WHAT IS ASKED
Count the lines in the items below that contain the string "Clarinette". Reply with only the number.

Data excerpts:
◇ ◇ ◇ ◇

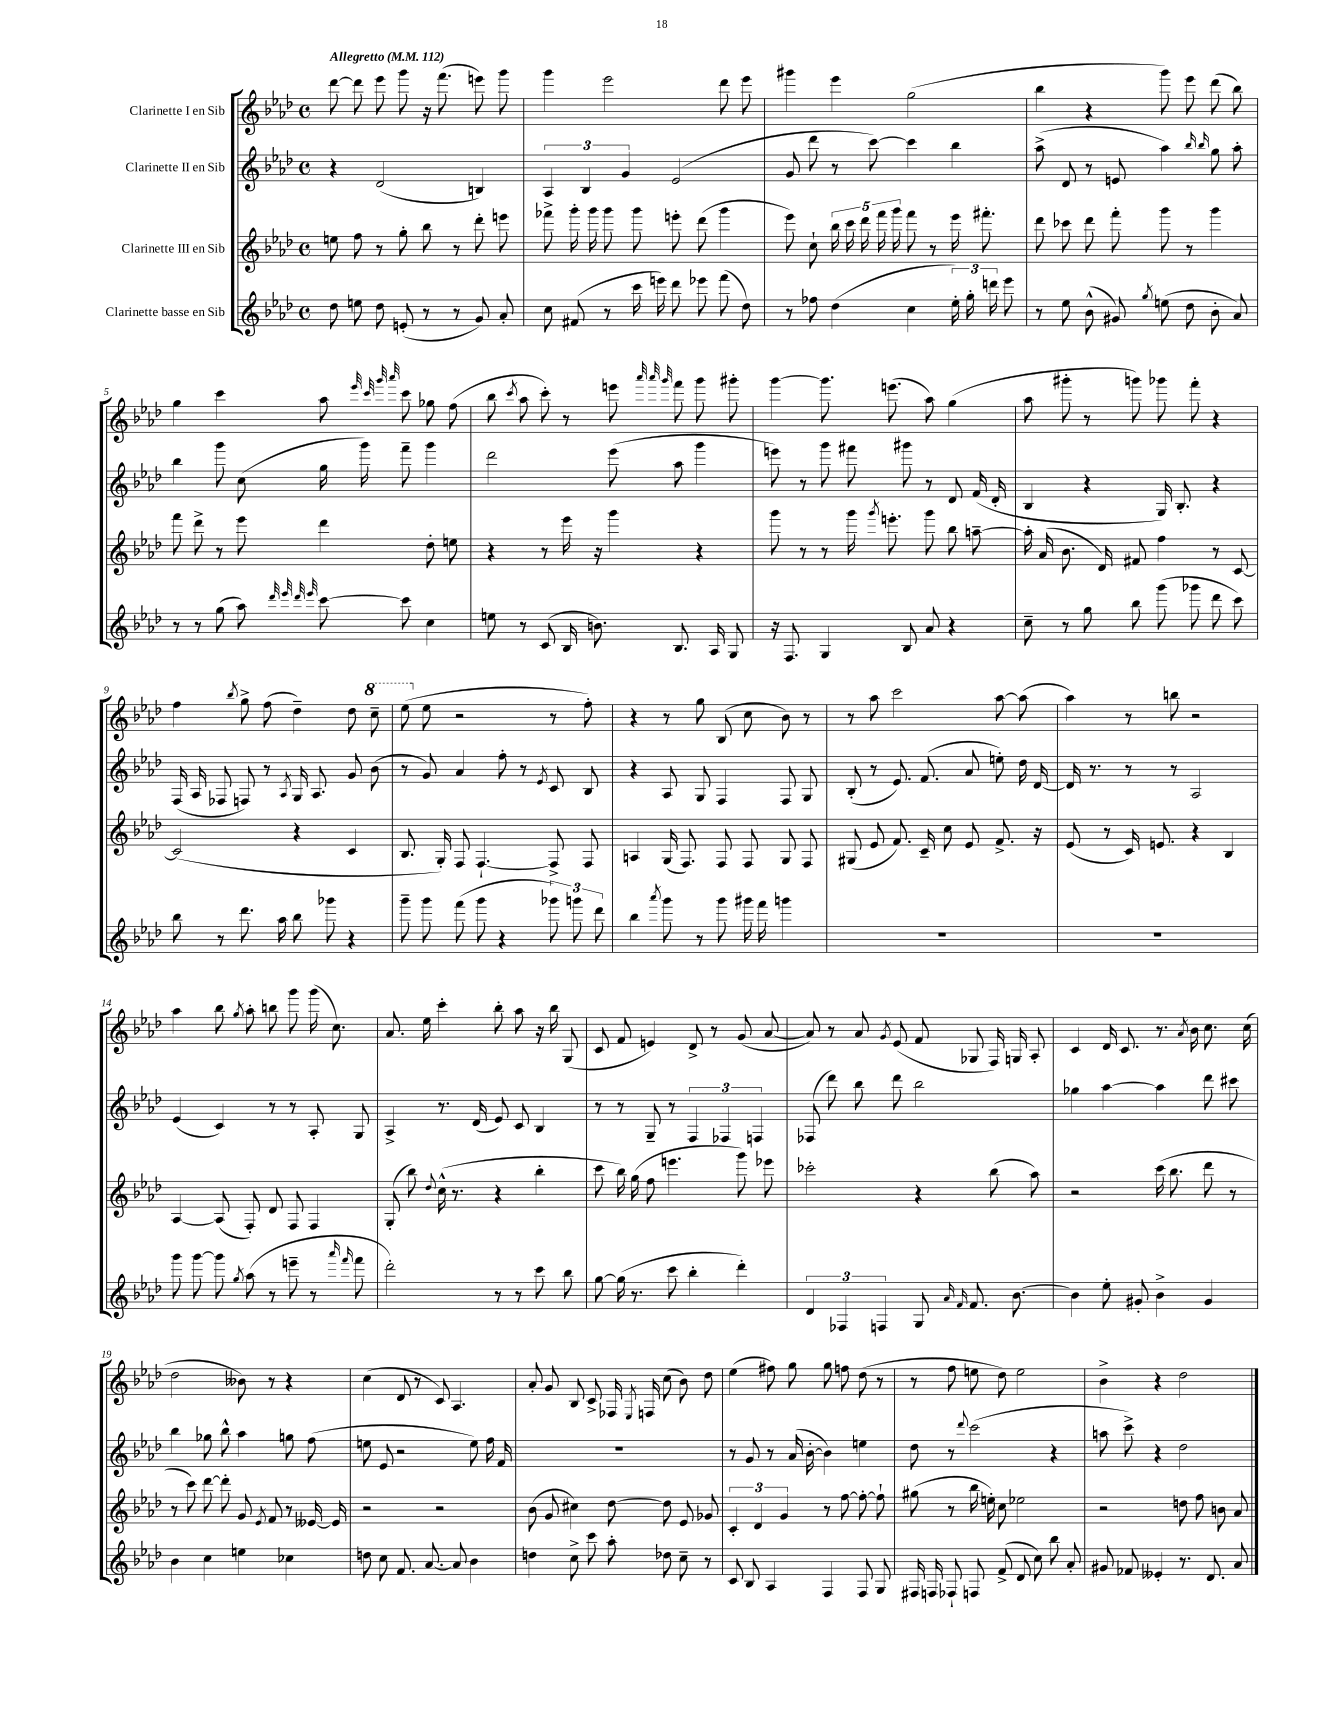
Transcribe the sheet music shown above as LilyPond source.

<<
\new StaffGroup <<
\new Staff = "s0" \with { instrumentName = "Clarinette I en Sib" } {
    \clef treble \key aes \major \defaultTimeSignature \time 4/4 \tempo "Allegretto" 4 = 112
    \autoBeamOff des'''8~ des'''8 ees'''8 g'''8 r16 f'''8.( e'''8) g'''8 |
    g'''4 ees'''2 des'''8 ees'''8 |
    gis'''4 ees'''4 g''2( |
    bes''4 r4 g'''8) ees'''8 des'''8( bes''8) |
    g''4 c'''4 aes''8 \grace { ees'''32 c'''32 g'''32 aes'''32 } c'''8 ges''8 f''8( |
    bes''8 \acciaccatura { c'''8 } aes''8 c'''8-.) r8 e'''8 \grace { aes'''32 aes'''32 g'''32 } f'''8 g'''8 gis'''8-. |
    g'''4~ g'''8. e'''8.( aes''8) g''4( |
    aes''8 gis'''8-. r8 g'''8) ges'''8 f'''8-. r4 |
    f''4 \acciaccatura { bes''8 } g''8-> f''8( des''4--) des''8 \ottava #1 c'''8-- |
    ees'''8( \ottava #0 ees''8 r2 r8 f''8-.) |
    r4 r8 g''8 bes8( c''8 bes'8) r8 |
    r8 aes''8 c'''2 aes''8~ aes''8( |
    aes''4) r8 b''8 r2 |
    aes''4 bes''8 \acciaccatura { g''8 } aes''8-. b''8 g'''8 g'''16( c''8.) |
    aes'8. ees''16 c'''4-. bes''8-. aes''8 r16 bes''16 g8( |
    c'8 f'8 e'4) des'8-> r8 g'8( aes'8~ |
    aes'8) r8 aes'8 \acciaccatura { g'8 } ees'8( f'8 ges8 f16) g16 aes8-. |
    c'4 des'16 c'8. r8. \acciaccatura { aes'8 } bes'16 c''8. c''16( |
    des''2 beses'8) r8 r4 |
    c''4( des'8 r8 c'8) aes4. |
    aes'8-. g'8 bes8 c'8-> fes16 \acciaccatura { ees8 } f16 c''8( bes'8) des''8 |
    ees''4( fis''8) g''8 g''8 f''8 des''8( r8 |
    r8 f''8 e''8 des''8) e''2 |
    bes'4-> r4 des''2 \bar "|." |
}
\new Staff = "s1" \with { instrumentName = "Clarinette II en Sib" } {
    \clef treble \key aes \major \defaultTimeSignature \time 4/4
    \autoBeamOff r4 des'2( b4) |
    \tuplet 3/2 { aes4 bes4 g'4 } ees'2( |
    g'8 des'''8 r8 c'''8~) c'''4 bes''4 |
    aes''8->( des'8 r8 e'8 aes''4) \grace { bes''16 bes''16 } g''8 aes''8-. |
    bes''4 g'''8 c''8( g''16 g'''16) f'''8-- g'''4 |
    des'''2 ees'''8( aes''8 g'''4 |
    e'''8) r8 g'''8 fis'''8 gis'''8 r8 des'8 f'16( des'16-. |
    bes4 r4 g16) bes8.-. r4 |
    f16( aes16 fes8 f8) r8 \acciaccatura { aes8 } g16 aes8. g'8 bes'8( |
    r8 g'8) aes'4 f''8-. r8 \acciaccatura { ees'8 } c'8 bes8 |
    r4 aes8 g8 f4 f8 g8 |
    bes8-.( r8 ees'8.) f'8.( aes'8 e''8-.) des''16 des'16~ |
    des'16 r8. r8 r8 aes2 |
    ees'4( c'4) r8 r8 aes8-. g8 |
    aes4-> r8. des'16( ees'8) c'8 bes4 |
    r8 r8 g8-- r8 \tuplet 3/2 { f4 fes4 f4 } |
    fes8( des'''8) bes''8 des'''8 bes''2 |
    ges''4 aes''4~ aes''4 des'''8 cis'''8 |
    bes''4 ges''8 bes''8-^ aes''4 g''8 f''8( |
    e''8 ees'8 r2 e''8) f''16 f'16 |
    R1 |
    r8 g'8 r8 aes'16( bes'16~-. bes'4) e''4 |
    des''8 r8 \appoggiatura { des'''8 } c'''2( r4 |
    a''8 c'''8->) r4 des''2 \bar "|." |
}
\new Staff = "s2" \with { instrumentName = "Clarinette III en Sib" } {
    \clef treble \key aes \major \defaultTimeSignature \time 4/4
    \autoBeamOff e''8 f''8 r8 g''8-. bes''8 r8 des'''8-. e'''8 |
    fes'''8-> g'''16-. g'''16 g'''8 g'''8 e'''8-. des'''8( g'''4 |
    ees'''8) c''8-! \tuplet 5/4 { bes''16 c'''16 des'''16 f'''16 g'''16 } f'''8 r8 ees'''16 fis'''8.-. |
    des'''8 ces'''8 des'''8 f'''8-. g'''8 r8 g'''4 |
    f'''8 des'''8-> r8 ees'''8 des'''4 des''8-. e''8 |
    r4 r8 ees'''16 r16 g'''4 r4 |
    g'''8 r8 r8 g'''16 \acciaccatura { g'''8 } e'''8.-. g'''8 bes''8 a''8~-- |
    a''16-. aes'16( bes'8. des'16) fis'8 f''4 r8 c'8~ |
    c'2( r4 c'4 |
    bes8. g16-.) f8 f4.~-! f8-> f8 |
    a4 g16( f8.) f8 f8 g8 f8 |
    gis8( ees'8 f'8.) c'16-- c''8 ees'8 f'8.-> r16 |
    ees'8( r8 c'16) e'8. r4 bes4 |
    aes4~ aes8( f8-.) des'8 f8 f4 |
    g8-.( bes''8) \appoggiatura { des''8 } c''16-^( r8. r4 bes''4-. |
    c'''8 bes''16) g''16( f''8 e'''4. g'''8) ees'''8 |
    ces'''2-. r4 bes''8( aes''8) |
    r2 c'''16( bes''8. des'''8 r8 |
    r8 c'''8) des'''8~ des'''8-. g'8 \acciaccatura { ees'8 } f'8 r8 eeses'16~ eeses'16 |
    r2 r2 |
    bes'8( g'8 cis''4) des''8~ des''8 ees'8 ges'8 |
    \tuplet 3/2 { c'4-. des'4 g'4 } r8 f''8~ f''8~-. f''8-! |
    gis''8( r8 bes''16 e''16-.) c''8 ees''2 |
    r2 d''8 f''8 b'8 aes'8 \bar "|." |
}
\new Staff = "s3" \with { instrumentName = "Clarinette basse en Sib" } {
    \clef treble \key aes \major \defaultTimeSignature \time 4/4
    \autoBeamOff des''8 e''8 des''8 e'8-.( r8 r8 g'8) aes'8-. |
    c''8 fis'8( r8 c'''16 e'''16) des'''8 ees'''8 f'''8( des''8) |
    r8 fes''8 des''4( c''4 \tuplet 3/2 { ees''16-.) g''16-. d'''16 } ees'''8 |
    r8 ees''8 bes'8-^( gis'8) \acciaccatura { g''8 } e''8( des''8 bes'8-. aes'8) |
    r8 r8 g''8( aes''8) \grace { des'''32 ees'''32 des'''32 ees'''32 } c'''8~ c'''8 c''4 |
    e''8 r8 c'8( bes16 b'8.) bes8. aes16 g8 |
    r16 f8. g4 bes8 aes'8 r4 |
    c''8-- r8 g''8 bes''8 g'''8( ges'''8 des'''8 c'''8) |
    bes''8 r8 des'''8. aes''16 bes''8 ges'''8 r4 |
    g'''8-- g'''8 f'''8( g'''8 r4 \tuplet 3/2 { ges'''8) g'''8 des'''8 } |
    bes''4 \acciaccatura { aes'''8 } g'''8 r8 g'''8 gis'''16 f'''16 g'''4 |
    R1 |
    R1 |
    g'''8 g'''8~ g'''8 \acciaccatura { g''8 } aes''8( r8 e'''8-- r8 \grace { aes'''16 f'''16 } f'''8 |
    des'''2-.) r8 r8 c'''8 bes''8 |
    g''8~ g''16( r8. c'''8 bes''4-. des'''4-.) |
    \tuplet 3/2 { des'4 fes4 f4 } g8 \grace { aes'16 f'16 } f'8. bes'8.~ |
    bes'4 ees''8-. gis'8-. bes'4-> gis'4 |
    bes'4 c''4 e''4 ces''4 |
    d''8 c''8 f'8. aes'8.~ aes'8 bes'4 |
    d''4 c''8-> c'''8 aes''8-. des''8 c''8-- r8 |
    c'8 bes8 aes4 f4 f8 g8 |
    fis16 f16 fes8-! f8 f'8->( des'8 c''8) bes''8 aes'8-. |
    gis'8 fes'8 eeses'4-. r8. des'8. aes'8 \bar "|." |
}
>>
>>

◇ ◇ ◇ ◇

RESULT OF THIS TASK
4